▶ [Listed entries]
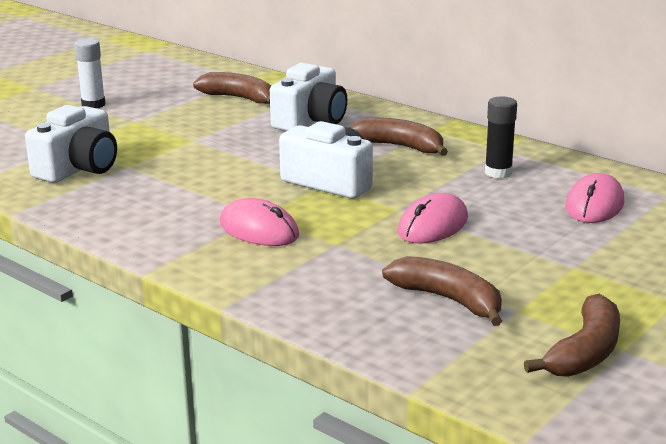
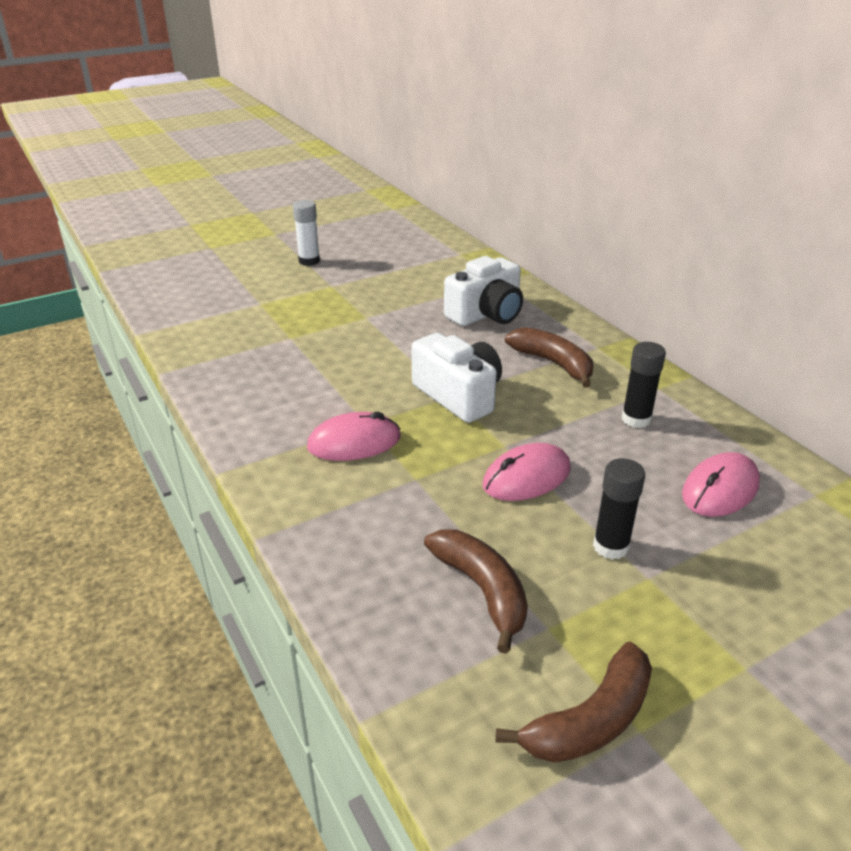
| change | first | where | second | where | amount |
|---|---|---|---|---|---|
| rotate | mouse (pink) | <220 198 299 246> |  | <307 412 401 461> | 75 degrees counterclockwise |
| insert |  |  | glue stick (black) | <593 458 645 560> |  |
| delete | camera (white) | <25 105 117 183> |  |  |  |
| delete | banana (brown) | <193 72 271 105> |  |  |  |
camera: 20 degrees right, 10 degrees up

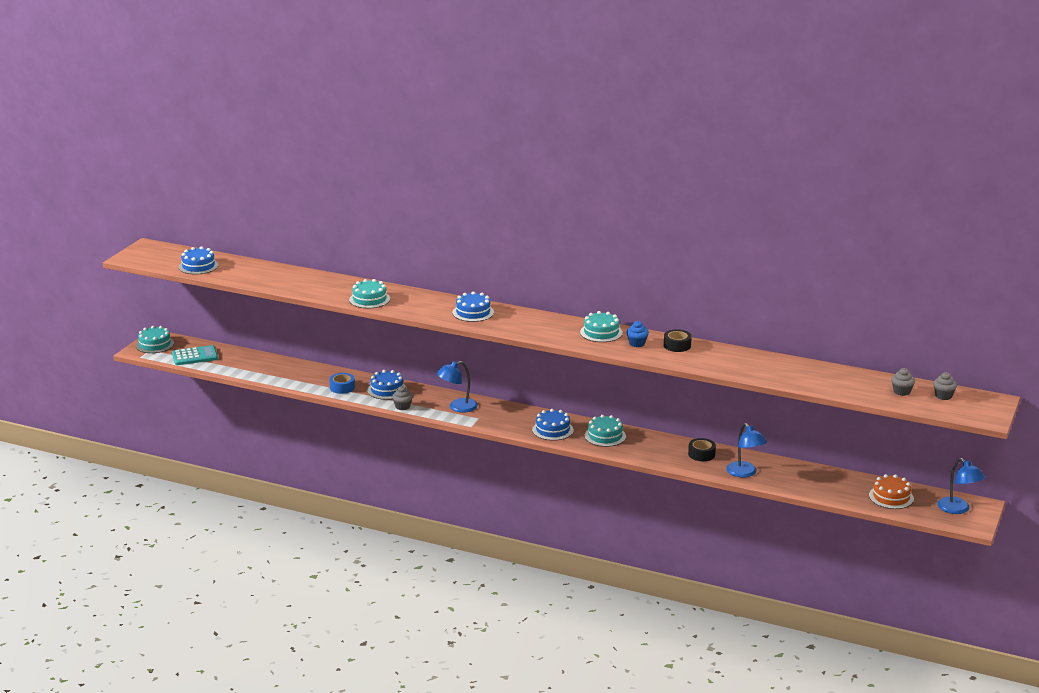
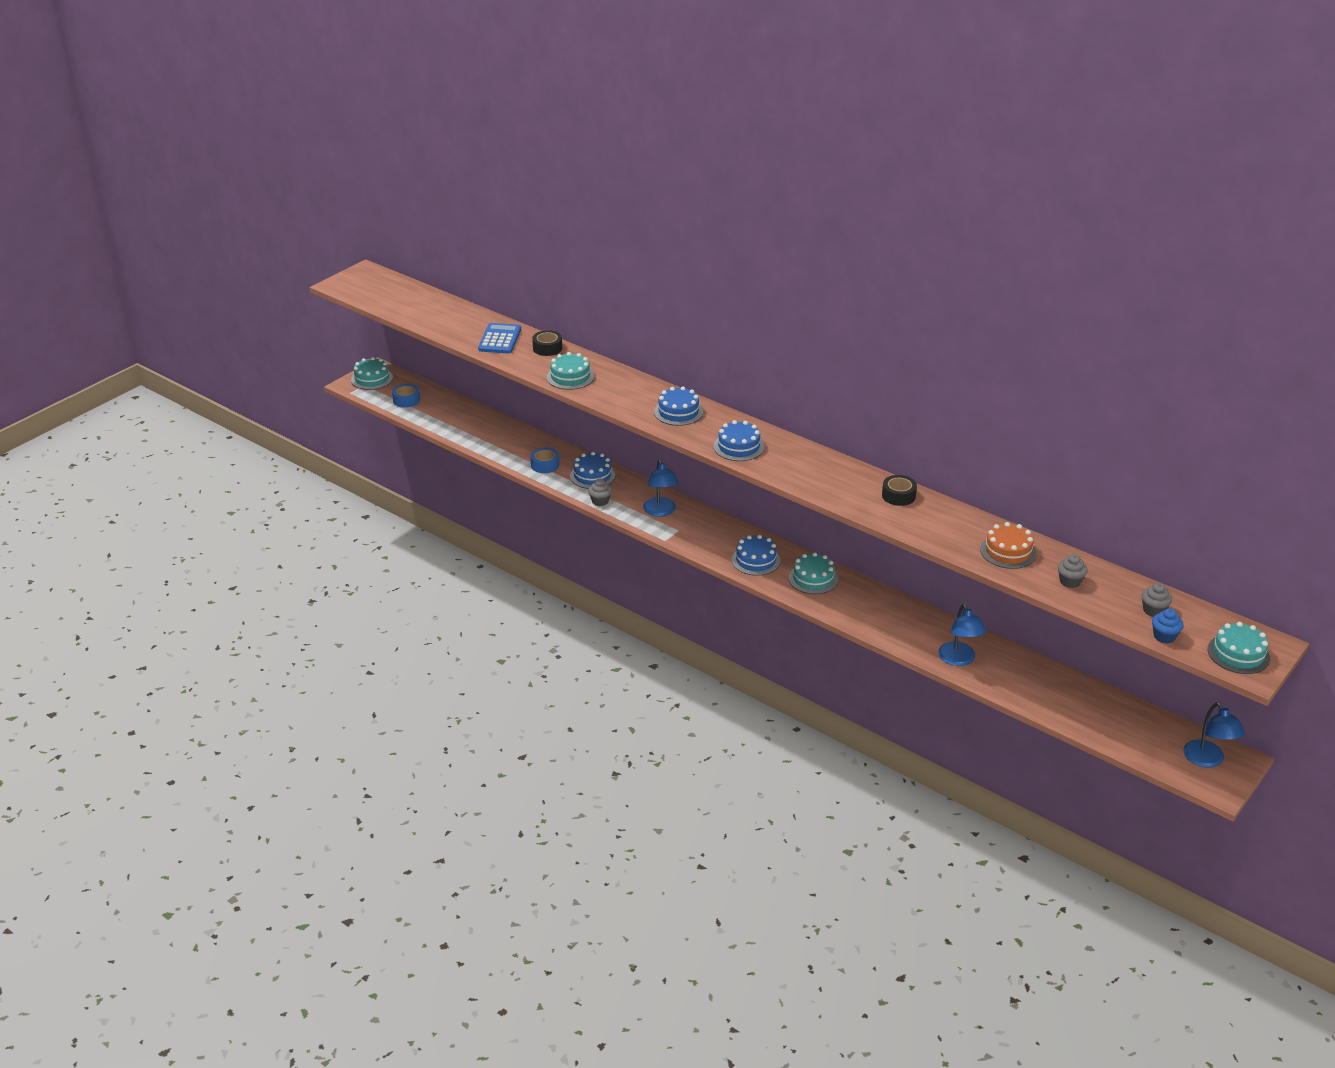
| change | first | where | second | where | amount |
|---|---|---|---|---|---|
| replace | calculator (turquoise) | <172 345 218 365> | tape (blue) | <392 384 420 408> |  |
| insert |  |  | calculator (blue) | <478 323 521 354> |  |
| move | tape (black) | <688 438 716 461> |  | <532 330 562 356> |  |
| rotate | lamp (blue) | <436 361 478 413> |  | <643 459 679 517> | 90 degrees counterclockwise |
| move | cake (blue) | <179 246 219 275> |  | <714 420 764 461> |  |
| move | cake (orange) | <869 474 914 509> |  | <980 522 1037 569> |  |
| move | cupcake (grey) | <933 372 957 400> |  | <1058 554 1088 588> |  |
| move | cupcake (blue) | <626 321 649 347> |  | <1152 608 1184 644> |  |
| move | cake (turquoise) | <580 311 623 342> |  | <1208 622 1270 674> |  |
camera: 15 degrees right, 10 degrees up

▶ [Problem requirements]
Print, exactly as written, the lines above from the first one to the one containing "delete | banana". Leave out pictures.

▶ [Finished exercise]
| change | first | where | second | where | amount |
|---|---|---|---|---|---|
| rotate | mouse (pink) | <220 198 299 246> |  | <307 412 401 461> | 75 degrees counterclockwise |
| insert |  |  | glue stick (black) | <593 458 645 560> |  |
| delete | camera (white) | <25 105 117 183> |  |  |  |
| delete | banana (brown) | <193 72 271 105> |  |  |  |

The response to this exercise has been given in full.